• WHAT YOU SHOULD DO
No picture belongs in the copy. Repeat each line below exactly.

(Source records)

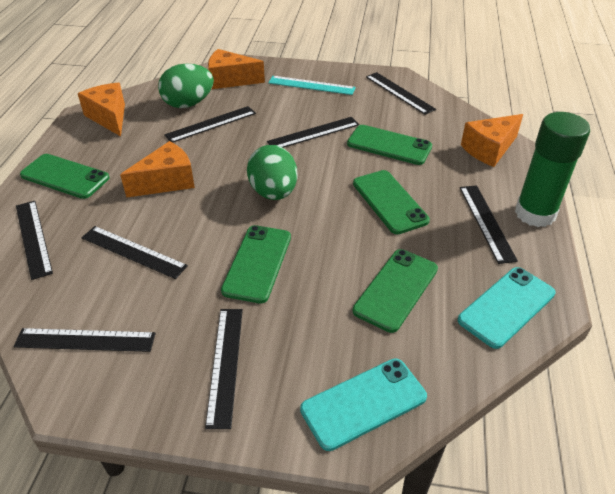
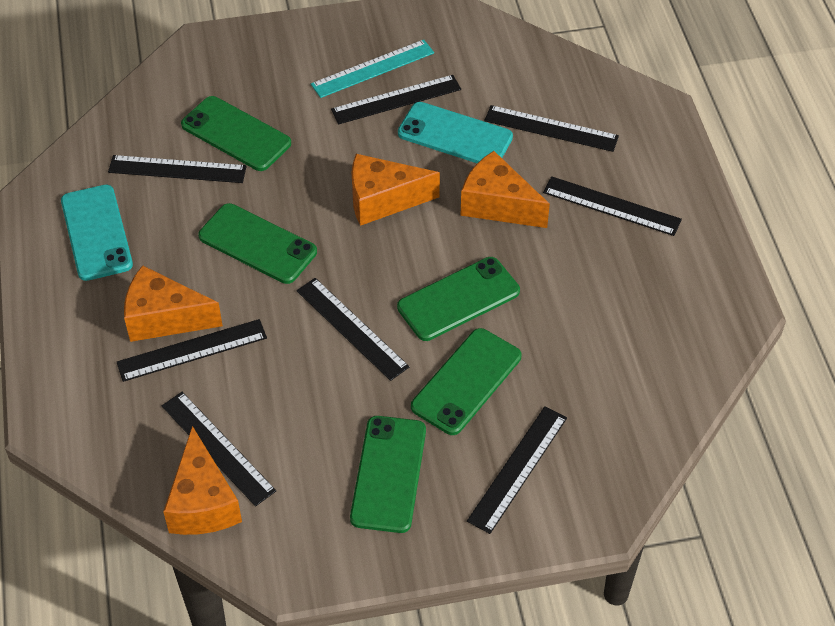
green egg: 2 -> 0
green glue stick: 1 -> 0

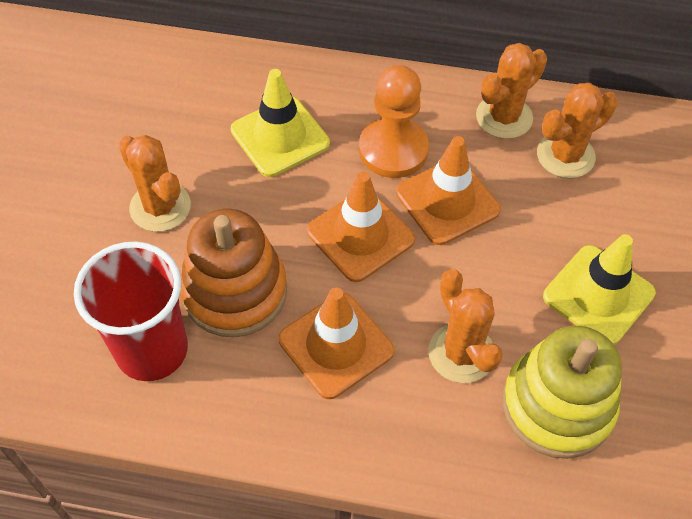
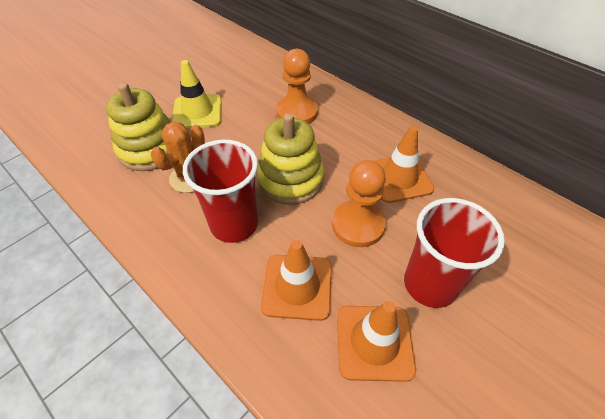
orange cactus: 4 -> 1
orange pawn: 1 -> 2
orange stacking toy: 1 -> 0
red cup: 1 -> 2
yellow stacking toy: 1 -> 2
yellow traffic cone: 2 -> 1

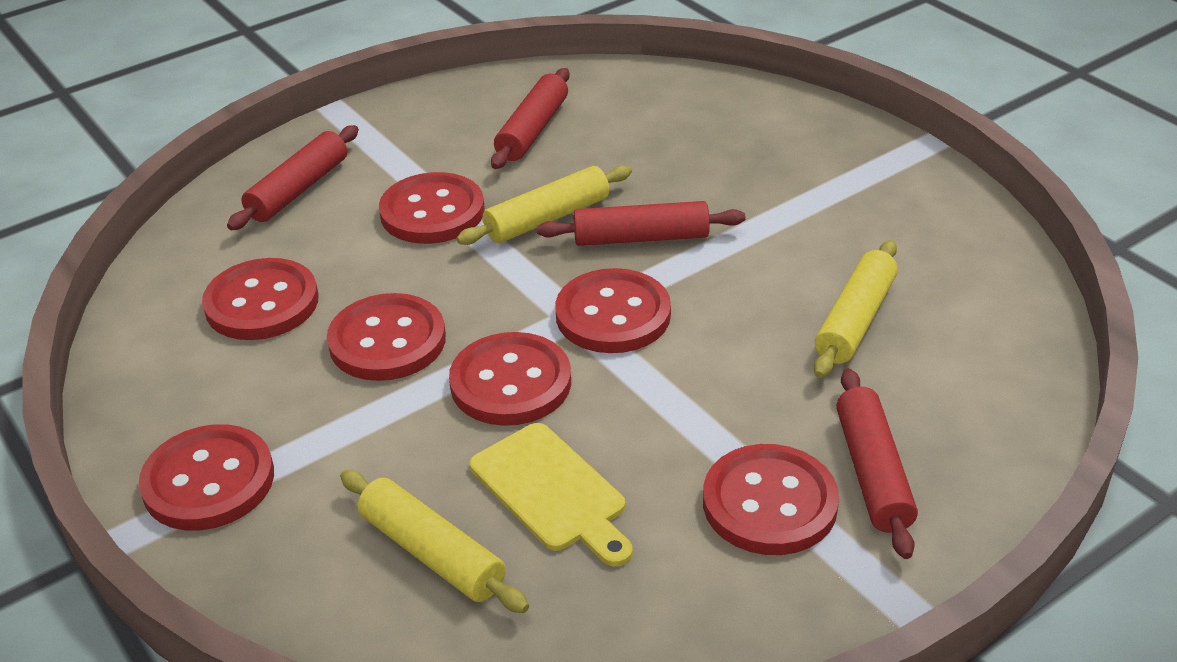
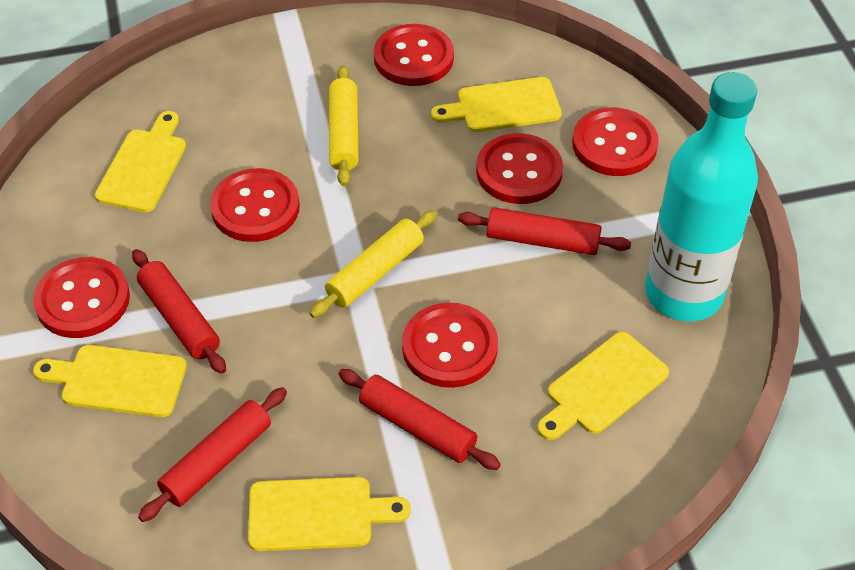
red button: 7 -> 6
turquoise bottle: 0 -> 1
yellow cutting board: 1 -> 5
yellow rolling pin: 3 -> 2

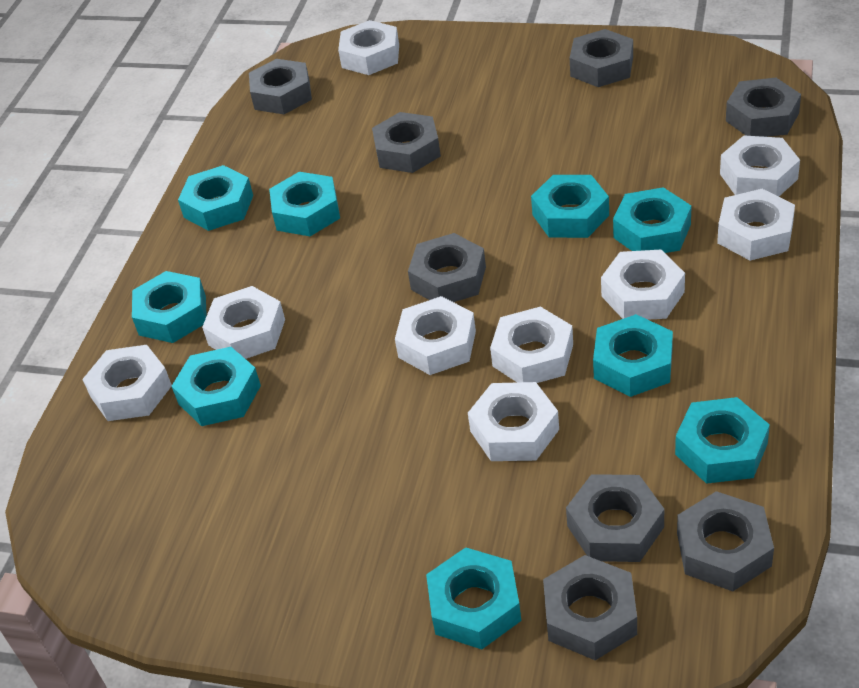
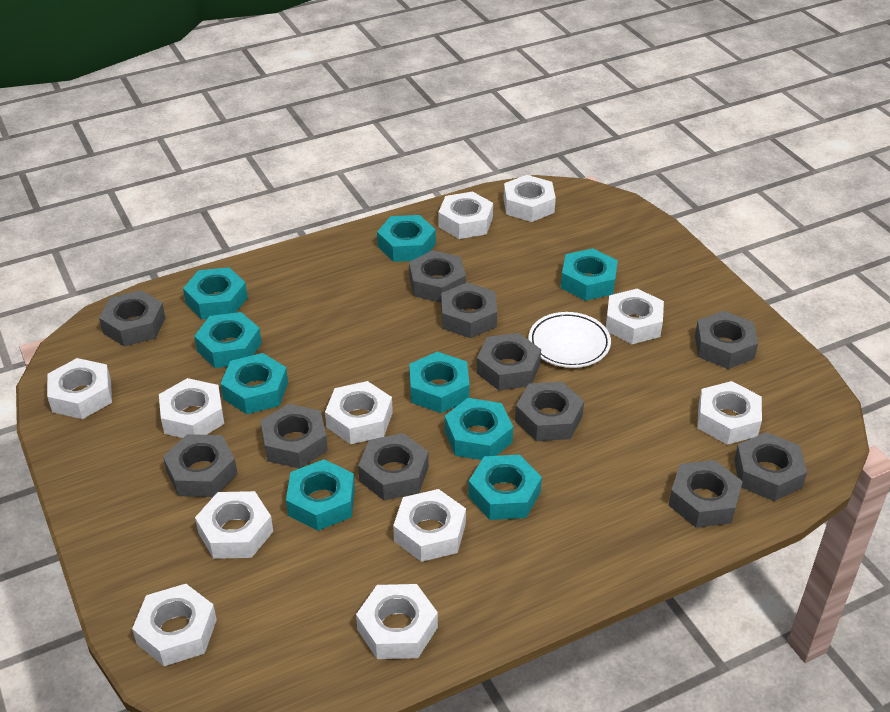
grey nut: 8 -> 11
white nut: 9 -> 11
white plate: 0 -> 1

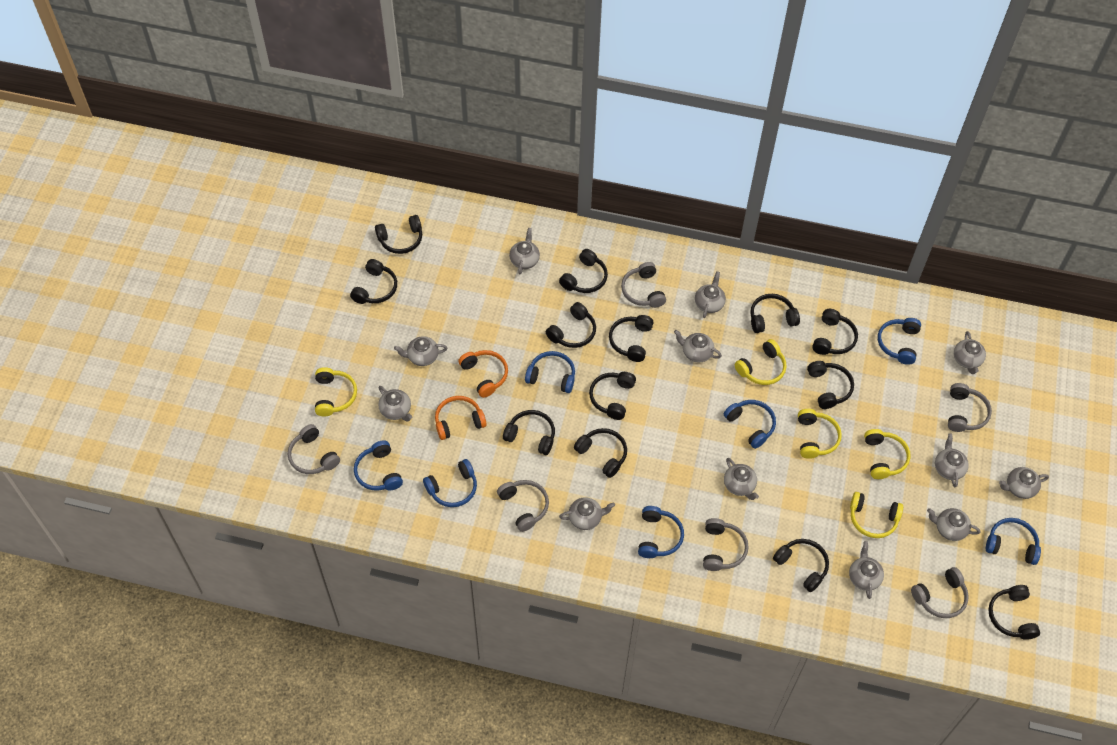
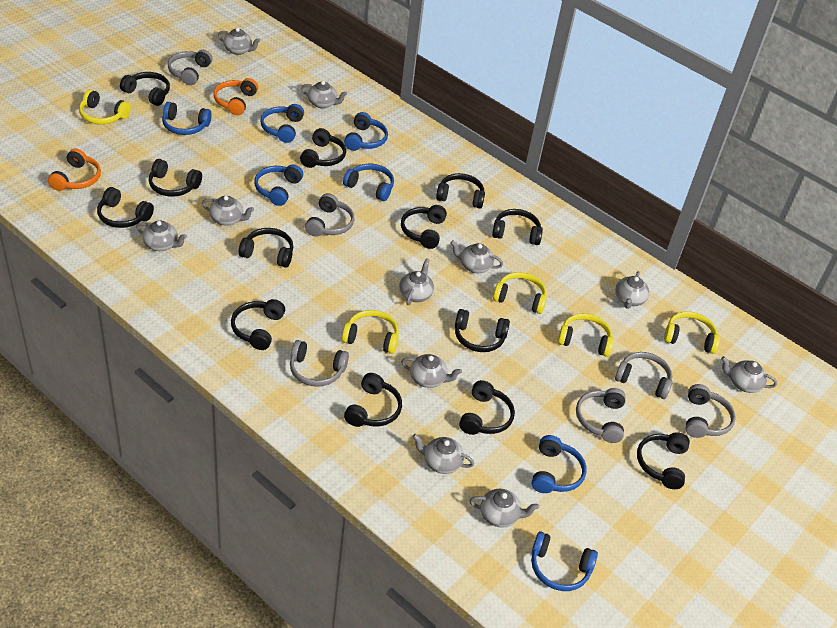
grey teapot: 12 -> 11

• PROBLEM SOLUTION
green egg: 2 -> 0
green glue stick: 1 -> 0

orange cactus: 4 -> 1
orange pawn: 1 -> 2
orange stacking toy: 1 -> 0
red cup: 1 -> 2
yellow stacking toy: 1 -> 2
yellow traffic cone: 2 -> 1

red button: 7 -> 6
turquoise bottle: 0 -> 1
yellow cutting board: 1 -> 5
yellow rolling pin: 3 -> 2

grey nut: 8 -> 11
white nut: 9 -> 11
white plate: 0 -> 1

grey teapot: 12 -> 11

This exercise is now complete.